• _Task statement_:
Wherever the string "none" appears in a line of the listing below, report that line.

────────────────────

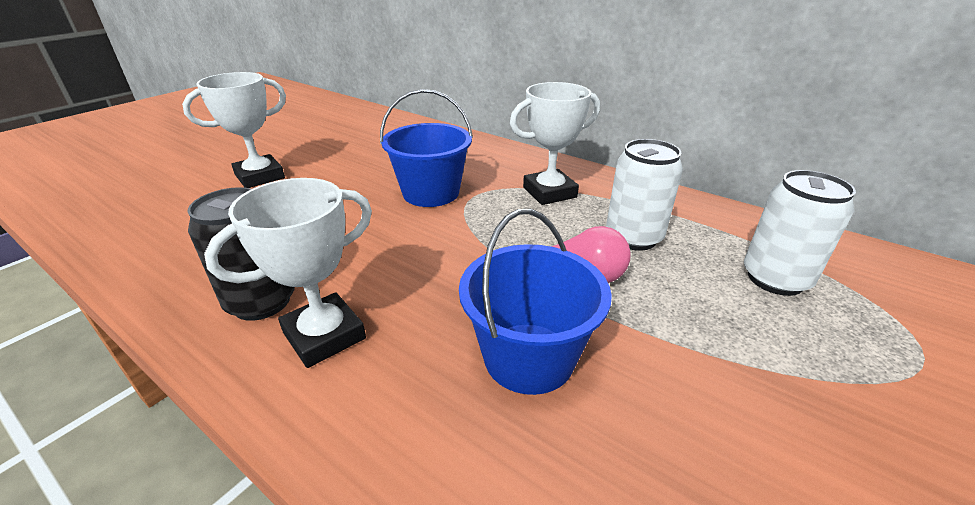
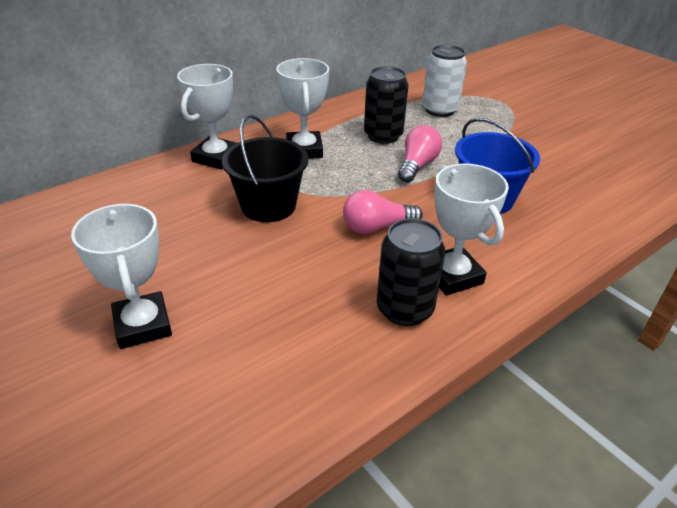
camera: 75 degrees left, 5 degrees up
blue bucket [380,89,473,207] -> black bucket [222,114,308,222]
white can [606,139,683,251] -> black can [364,66,408,144]
none -> white trophy [177,64,237,170]
none -> pink light bulb [343,190,423,234]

────────────────────

• _Response to this exercise_:
none -> white trophy [177,64,237,170]
none -> pink light bulb [343,190,423,234]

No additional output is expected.